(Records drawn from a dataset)
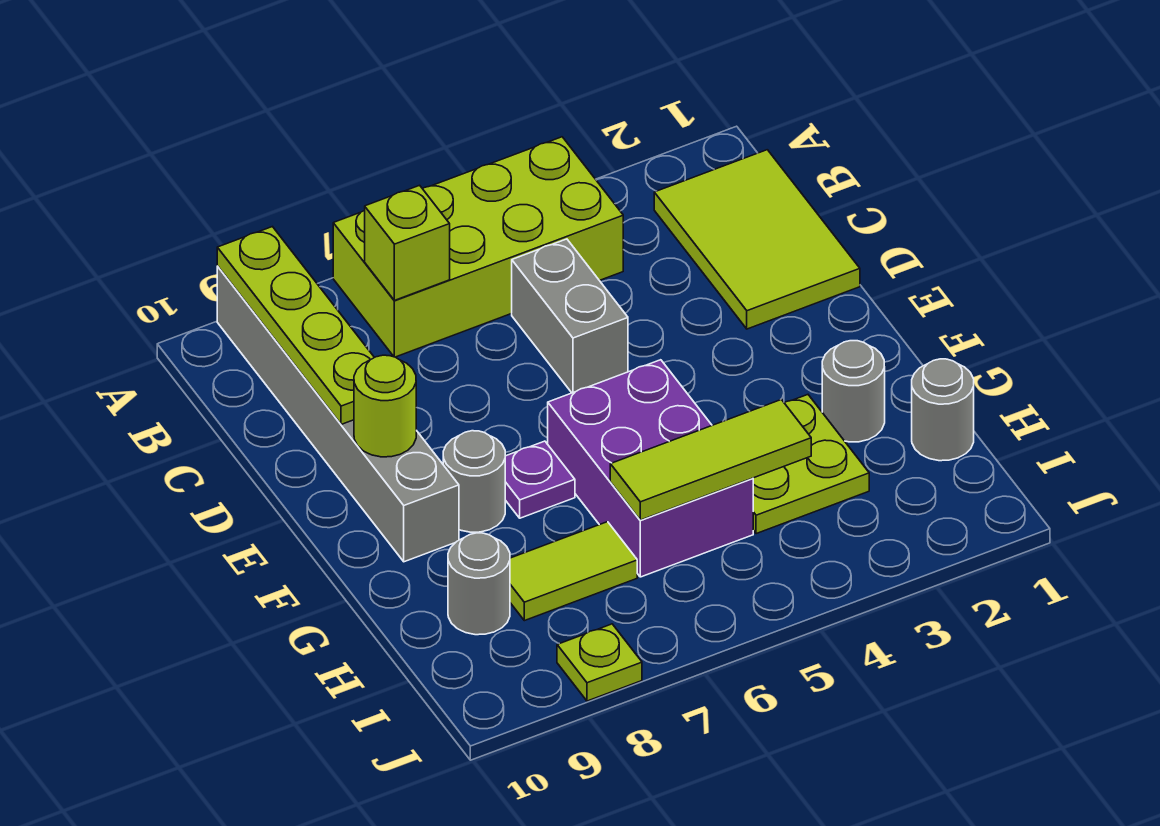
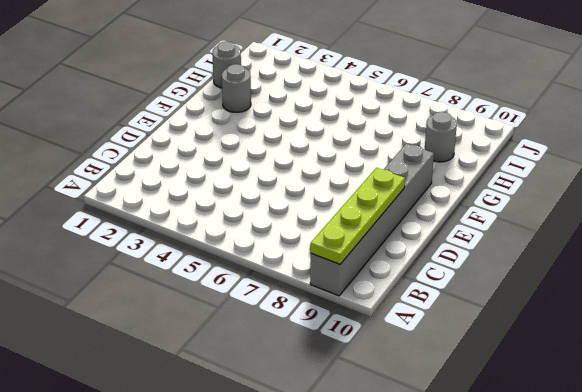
none -> lime 2x4 brick [333,137,623,357]
none -> lime 2x3 tile [654,150,860,329]
none -> grey 1x2 brick [512,239,628,393]

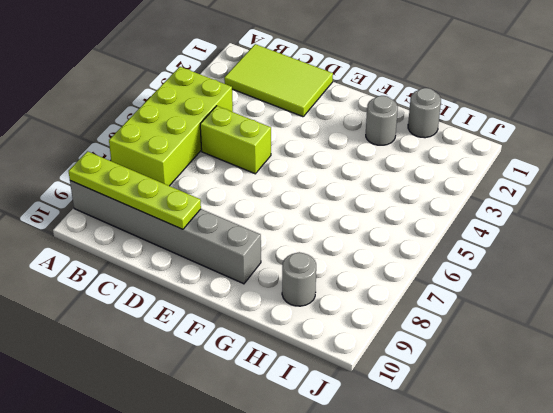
lime 1x2 brick [200,106,271,174] -> grey 1x2 brick [512,239,628,393]
none -> purple 2x3 brick [548,360,753,577]
none -> purple 1x1 plate [505,441,575,518]
none -> grey 1x1 round brick [443,431,505,532]

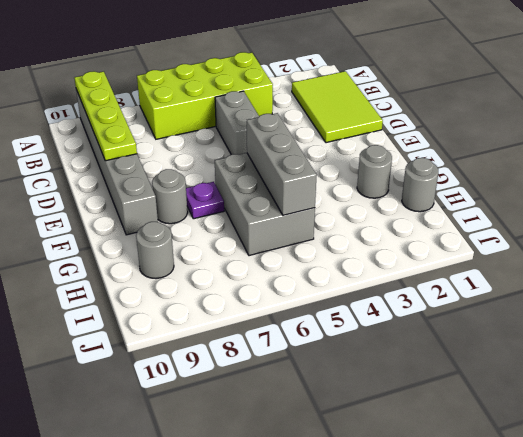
grey 2x3 brick [215,153,315,256] -> purple 2x3 brick [548,360,753,577]
grey 1x3 brick [247,113,317,215] -> lime 1x3 tile [610,400,811,520]
none -> lime 2x2 plate [753,395,869,534]
none -> lime 1x2 tile [510,522,637,621]
none -> lime 1x1 plate [557,624,642,701]

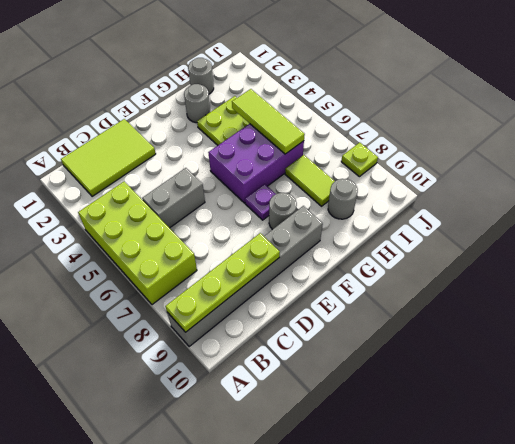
none -> lime 1x1 brick [365,185,450,300]
none -> lime 1x1 round brick [354,355,416,457]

THE TASK: Write out exactly the lines from the one containing "none -> lime 2x3 tile [654,150,860,329]" through the end of the entries, both included. Pictures are not copied.

RESPONSE TO THE EXERCISE:
none -> lime 2x3 tile [654,150,860,329]
none -> grey 1x2 brick [512,239,628,393]

lime 1x2 brick [200,106,271,174] -> grey 1x2 brick [512,239,628,393]
none -> purple 2x3 brick [548,360,753,577]
none -> purple 1x1 plate [505,441,575,518]
none -> grey 1x1 round brick [443,431,505,532]

grey 2x3 brick [215,153,315,256] -> purple 2x3 brick [548,360,753,577]
grey 1x3 brick [247,113,317,215] -> lime 1x3 tile [610,400,811,520]
none -> lime 2x2 plate [753,395,869,534]
none -> lime 1x2 tile [510,522,637,621]
none -> lime 1x1 plate [557,624,642,701]

none -> lime 1x1 brick [365,185,450,300]
none -> lime 1x1 round brick [354,355,416,457]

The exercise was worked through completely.